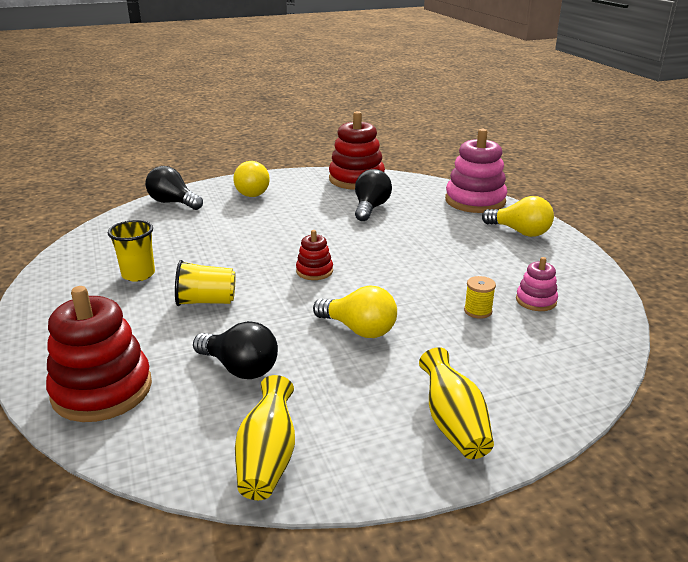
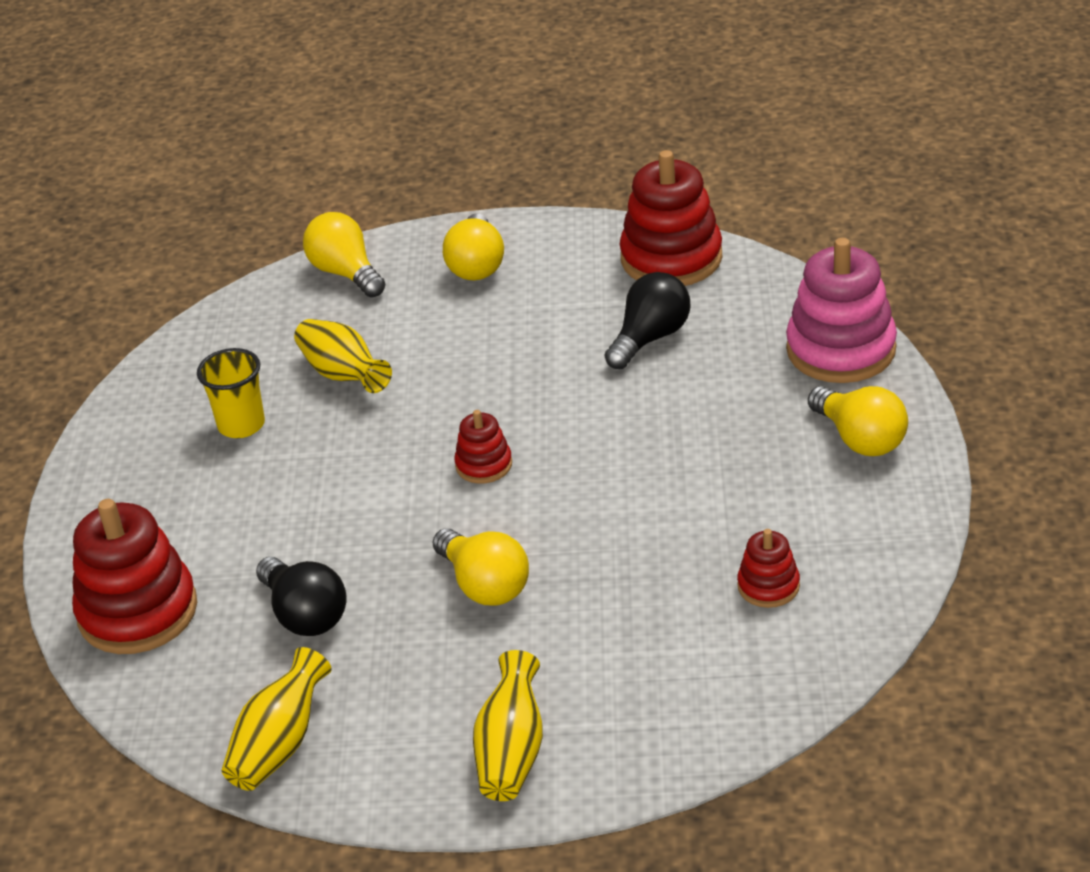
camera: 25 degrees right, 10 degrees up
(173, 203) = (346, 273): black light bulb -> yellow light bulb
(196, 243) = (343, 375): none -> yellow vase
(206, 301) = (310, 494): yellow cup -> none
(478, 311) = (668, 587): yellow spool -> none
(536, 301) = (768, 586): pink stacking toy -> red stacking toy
++++++++++
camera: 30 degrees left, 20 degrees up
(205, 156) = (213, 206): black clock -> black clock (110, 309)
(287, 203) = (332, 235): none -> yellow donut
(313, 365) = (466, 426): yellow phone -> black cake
++++++++++
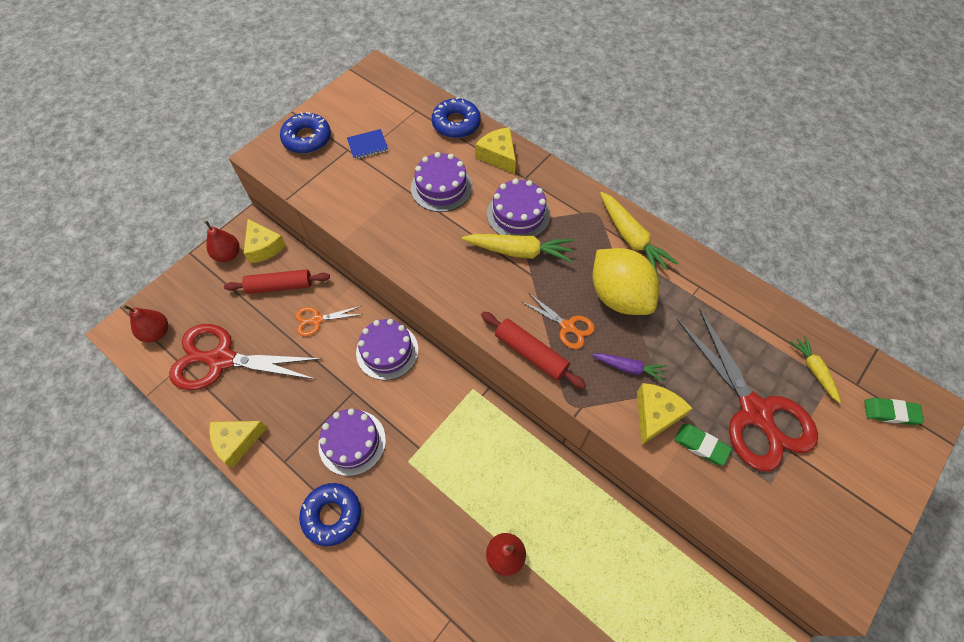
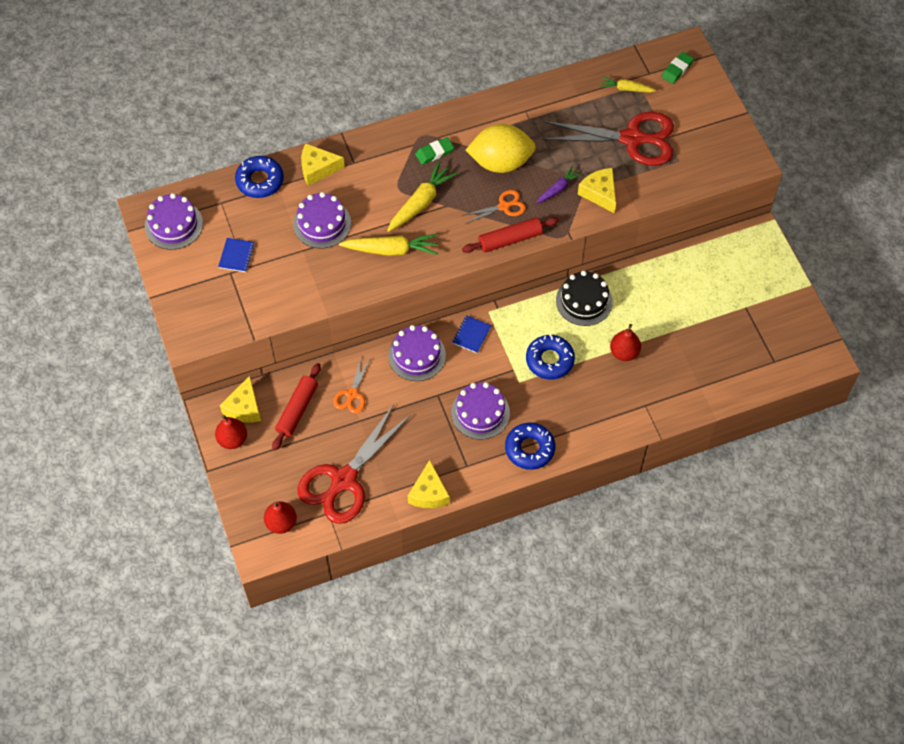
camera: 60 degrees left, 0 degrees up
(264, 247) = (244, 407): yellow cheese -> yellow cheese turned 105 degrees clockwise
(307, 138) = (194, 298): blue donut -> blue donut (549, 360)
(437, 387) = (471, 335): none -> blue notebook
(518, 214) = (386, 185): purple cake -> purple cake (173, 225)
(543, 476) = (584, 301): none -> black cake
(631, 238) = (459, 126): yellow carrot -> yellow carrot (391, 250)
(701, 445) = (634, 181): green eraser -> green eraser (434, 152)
++++++++++
### Written task
The reply should consist solely of the lines above from the one that has "camera: 25 degrees right, 10 degrees up" through the one that has "(536, 301) = (768, 586): pink", reproduced exactly.

### Exercise output
camera: 25 degrees right, 10 degrees up
(173, 203) = (346, 273): black light bulb -> yellow light bulb
(196, 243) = (343, 375): none -> yellow vase
(206, 301) = (310, 494): yellow cup -> none
(478, 311) = (668, 587): yellow spool -> none
(536, 301) = (768, 586): pink stacking toy -> red stacking toy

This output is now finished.